Object state change records:
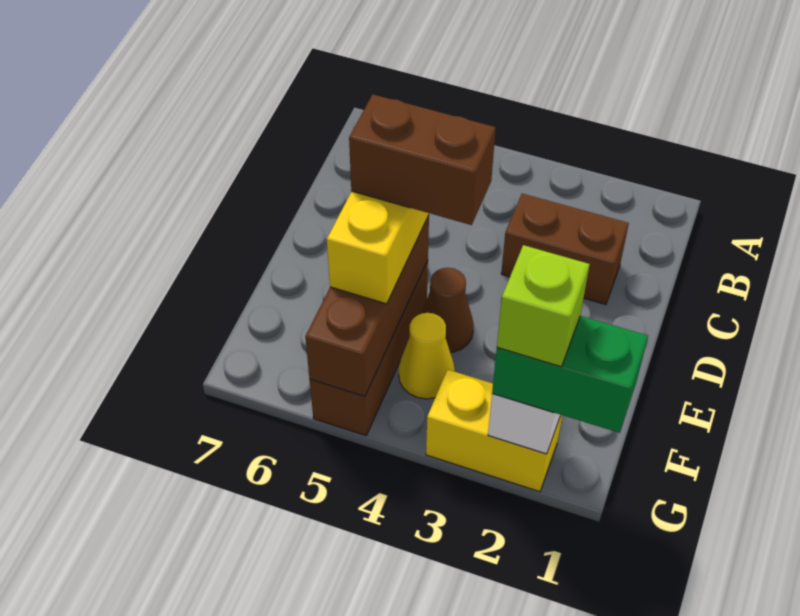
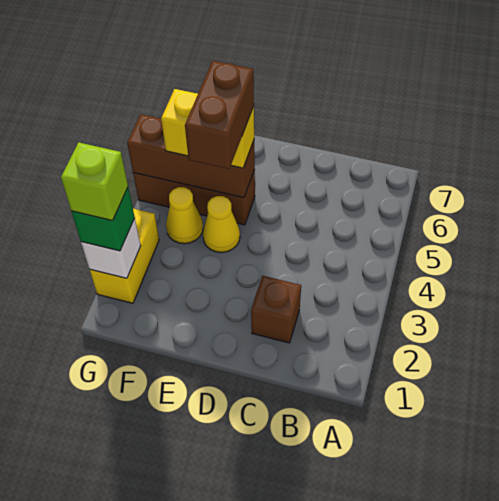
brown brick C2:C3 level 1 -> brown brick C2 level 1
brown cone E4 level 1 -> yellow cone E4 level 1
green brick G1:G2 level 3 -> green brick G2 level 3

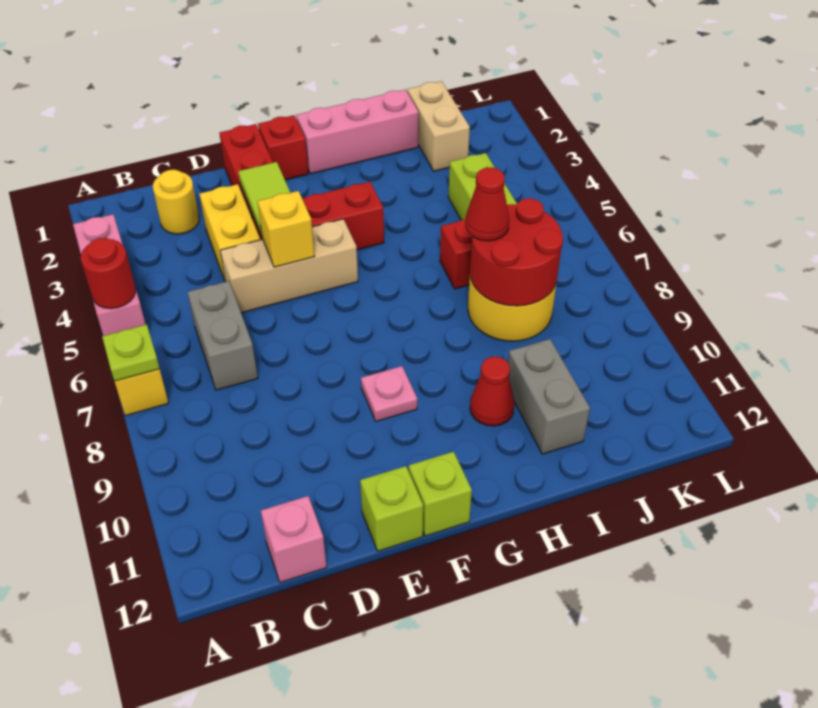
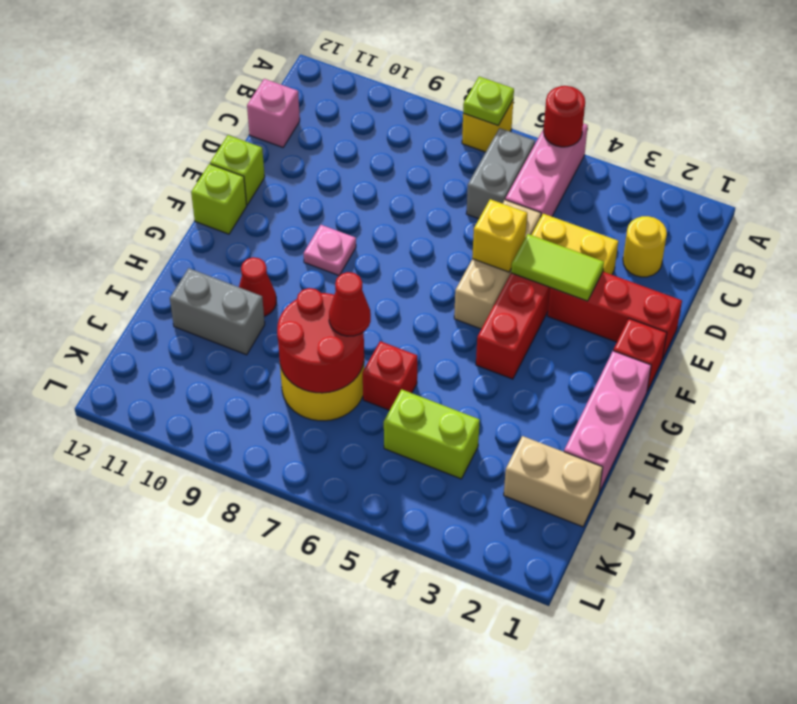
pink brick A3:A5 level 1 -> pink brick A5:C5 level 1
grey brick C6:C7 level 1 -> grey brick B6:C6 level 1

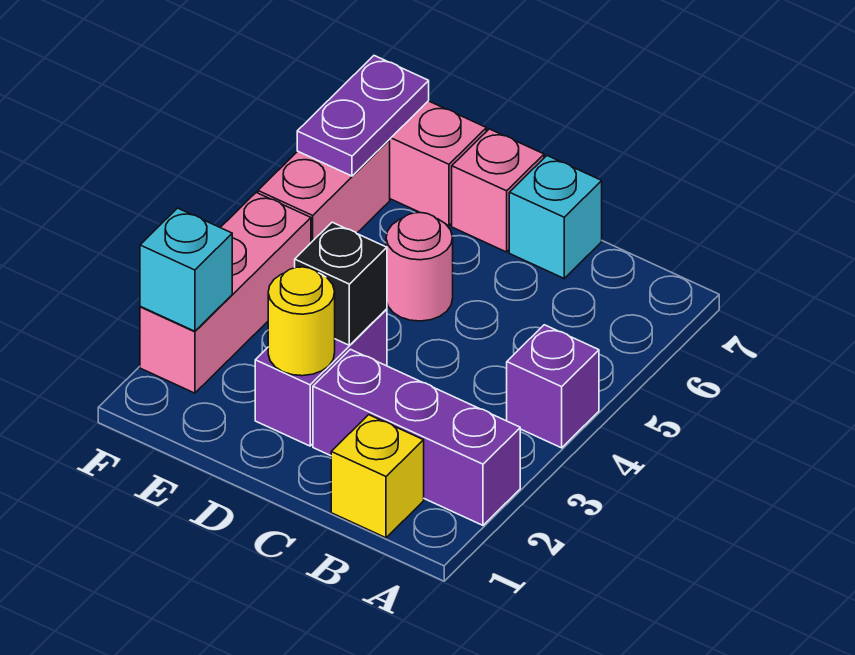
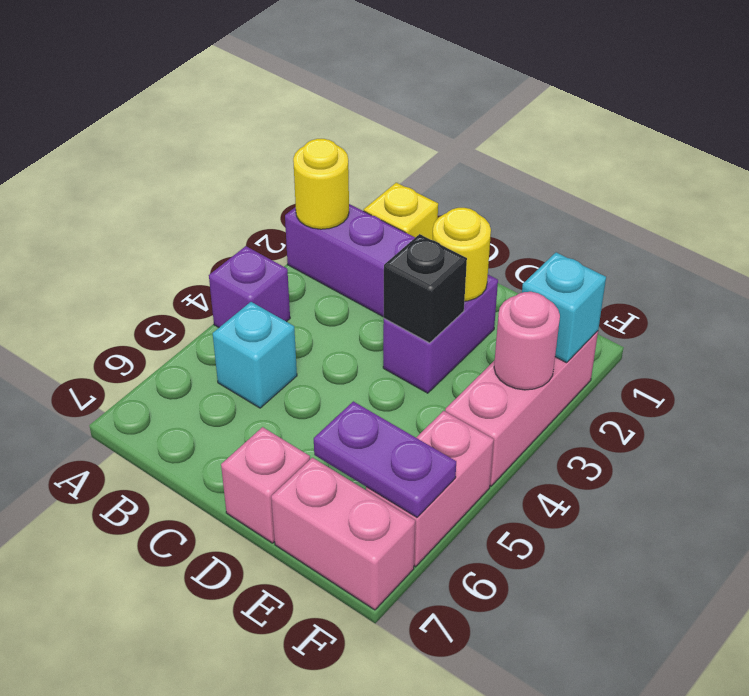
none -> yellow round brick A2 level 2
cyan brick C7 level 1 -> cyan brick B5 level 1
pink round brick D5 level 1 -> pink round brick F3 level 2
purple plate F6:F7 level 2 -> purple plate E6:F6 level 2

Task description:
Please write out all of the data verbatim, with no pictures in the copy.

Solution for this problem:
brown brick C2:C3 level 1 -> brown brick C2 level 1
brown cone E4 level 1 -> yellow cone E4 level 1
green brick G1:G2 level 3 -> green brick G2 level 3

pink brick A3:A5 level 1 -> pink brick A5:C5 level 1
grey brick C6:C7 level 1 -> grey brick B6:C6 level 1

none -> yellow round brick A2 level 2
cyan brick C7 level 1 -> cyan brick B5 level 1
pink round brick D5 level 1 -> pink round brick F3 level 2
purple plate F6:F7 level 2 -> purple plate E6:F6 level 2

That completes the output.